[[ Data under study open ]]

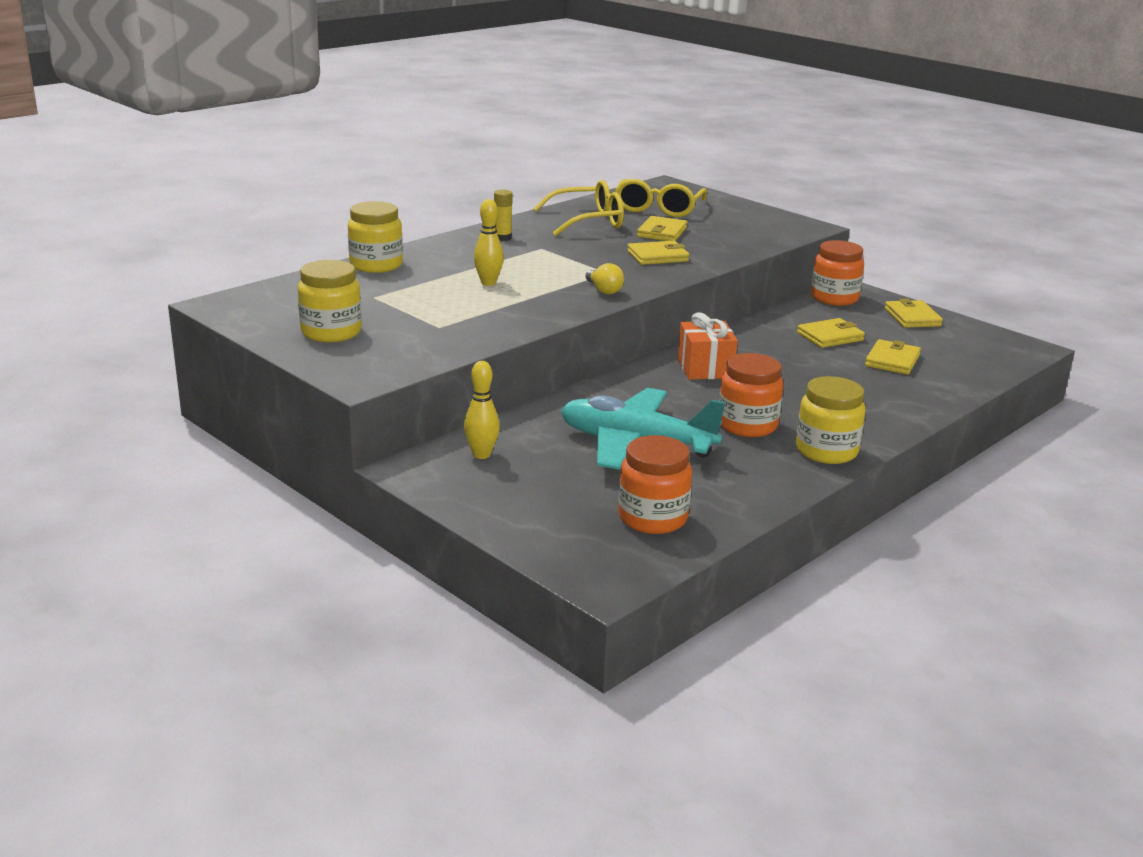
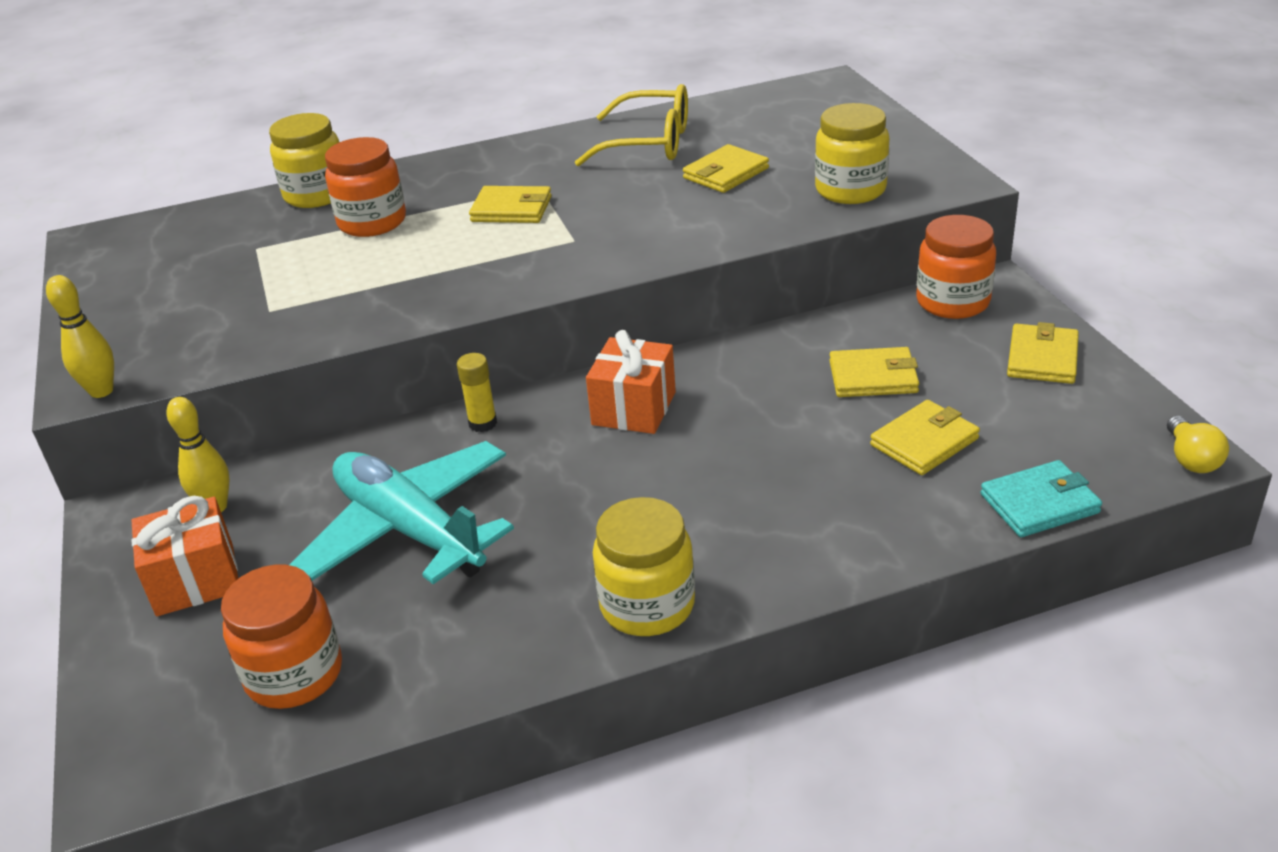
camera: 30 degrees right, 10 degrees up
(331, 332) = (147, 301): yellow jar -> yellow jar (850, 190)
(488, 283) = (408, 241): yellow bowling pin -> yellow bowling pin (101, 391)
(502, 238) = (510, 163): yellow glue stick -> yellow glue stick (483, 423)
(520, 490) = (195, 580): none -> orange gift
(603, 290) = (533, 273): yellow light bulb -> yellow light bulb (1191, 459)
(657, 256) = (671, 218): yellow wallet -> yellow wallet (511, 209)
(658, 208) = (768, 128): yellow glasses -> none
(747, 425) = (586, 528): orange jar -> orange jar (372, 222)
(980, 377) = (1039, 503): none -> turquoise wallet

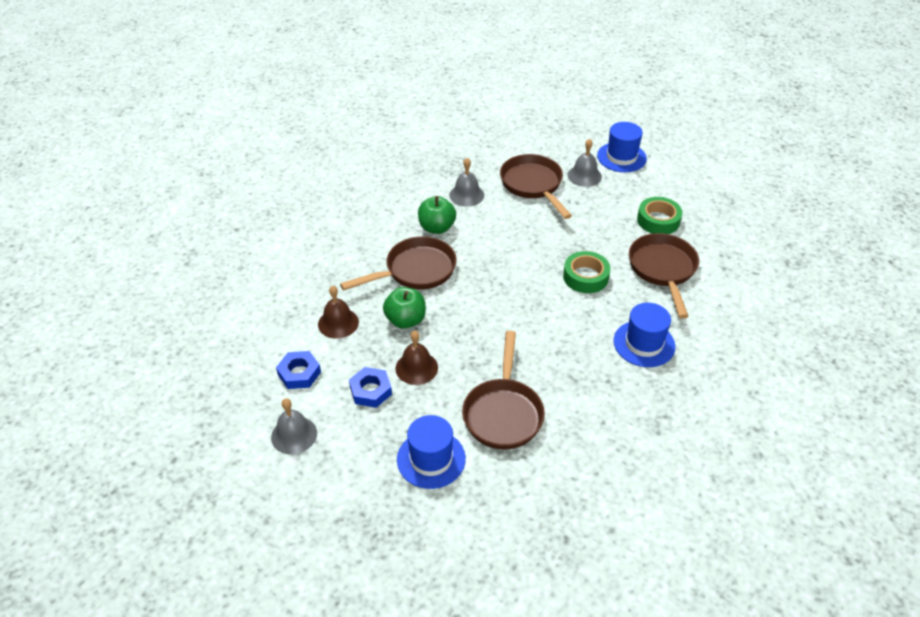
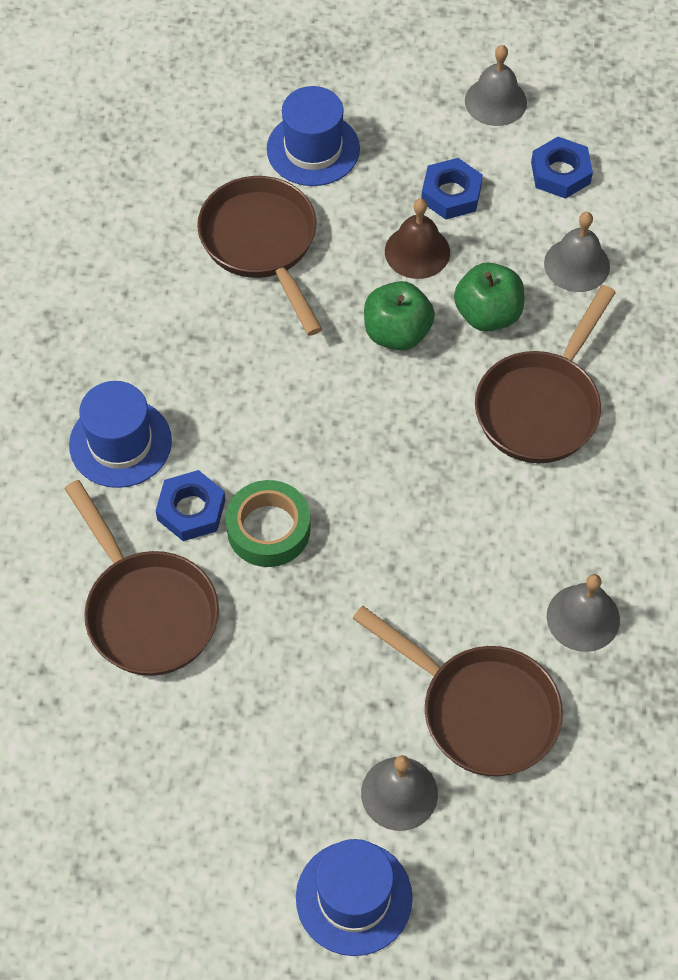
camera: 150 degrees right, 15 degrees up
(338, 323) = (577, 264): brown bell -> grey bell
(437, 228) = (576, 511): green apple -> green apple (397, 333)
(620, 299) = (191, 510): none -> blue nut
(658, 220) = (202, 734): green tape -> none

[[ Data under study closed ]]

What is needed:
Repeat word for word the lines starting at the one with "(747, 425) = (586, 528): orange" and ending at the final line of the records above, both included; no pictures.

Result:
(747, 425) = (586, 528): orange jar -> orange jar (372, 222)
(980, 377) = (1039, 503): none -> turquoise wallet

camera: 150 degrees right, 15 degrees up
(338, 323) = (577, 264): brown bell -> grey bell
(437, 228) = (576, 511): green apple -> green apple (397, 333)
(620, 299) = (191, 510): none -> blue nut
(658, 220) = (202, 734): green tape -> none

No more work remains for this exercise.